Object state change records

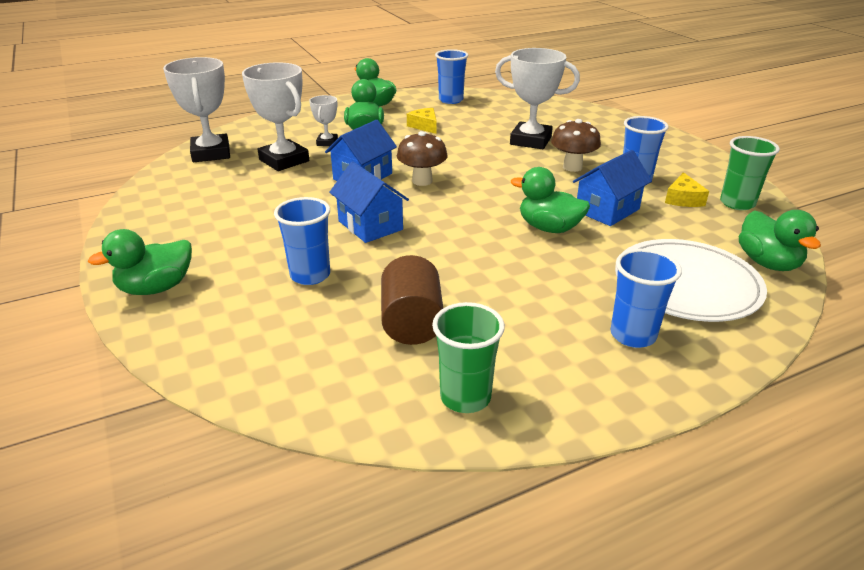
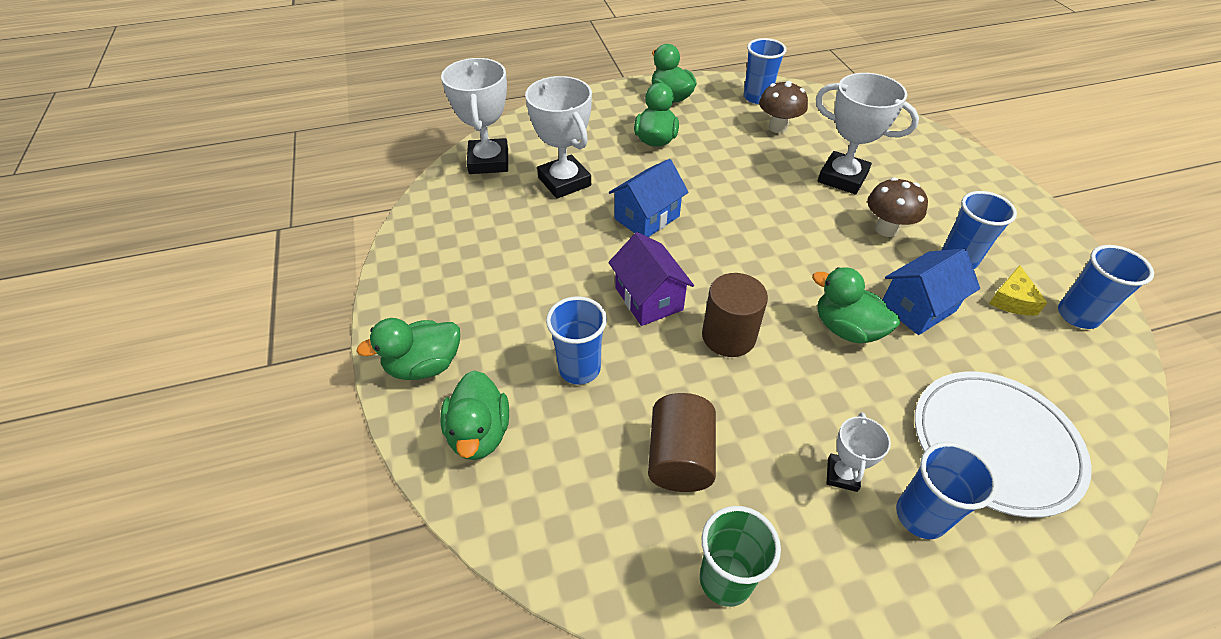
camera: 10 degrees right, 15 degrees up
(327, 142) = (612, 157): white trophy -> white trophy (842, 475)
(370, 225) = (648, 298): blue house -> purple house
(422, 181) = (711, 233): brown mushroom -> brown mushroom (778, 127)
(424, 126) = (723, 140): yellow cheese -> none
(446, 242) = (728, 336): none -> brown cylinder
(737, 203) = (1077, 315): green cup -> blue cup
(767, 263) = (1099, 422): green duck -> green duck (479, 433)

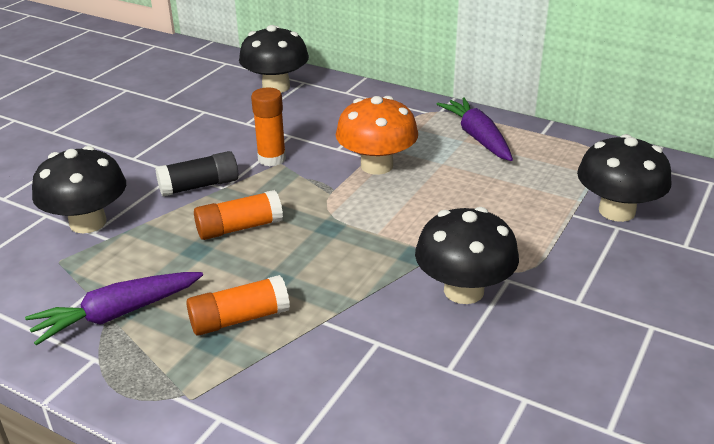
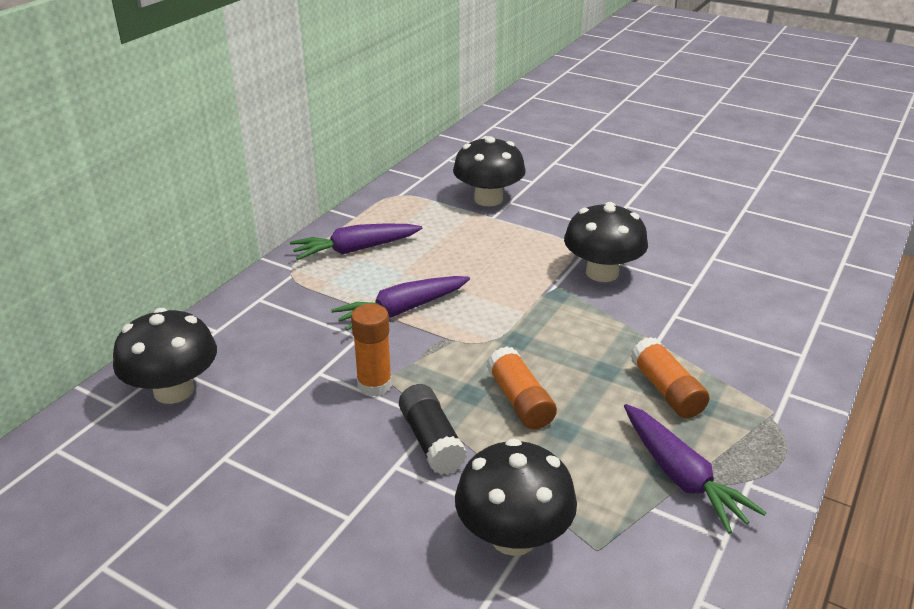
camera: 90 degrees left, 0 degrees up
(376, 165) = (401, 310): orange mushroom -> purple carrot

→ Problem to solve
Without including any picture, print every record exactly as written above.

→ Answer section
camera: 10 degrees right, 15 degrees up
(327, 142) = (612, 157): white trophy -> white trophy (842, 475)
(370, 225) = (648, 298): blue house -> purple house
(422, 181) = (711, 233): brown mushroom -> brown mushroom (778, 127)
(424, 126) = (723, 140): yellow cheese -> none
(446, 242) = (728, 336): none -> brown cylinder
(737, 203) = (1077, 315): green cup -> blue cup
(767, 263) = (1099, 422): green duck -> green duck (479, 433)

camera: 90 degrees left, 0 degrees up
(376, 165) = (401, 310): orange mushroom -> purple carrot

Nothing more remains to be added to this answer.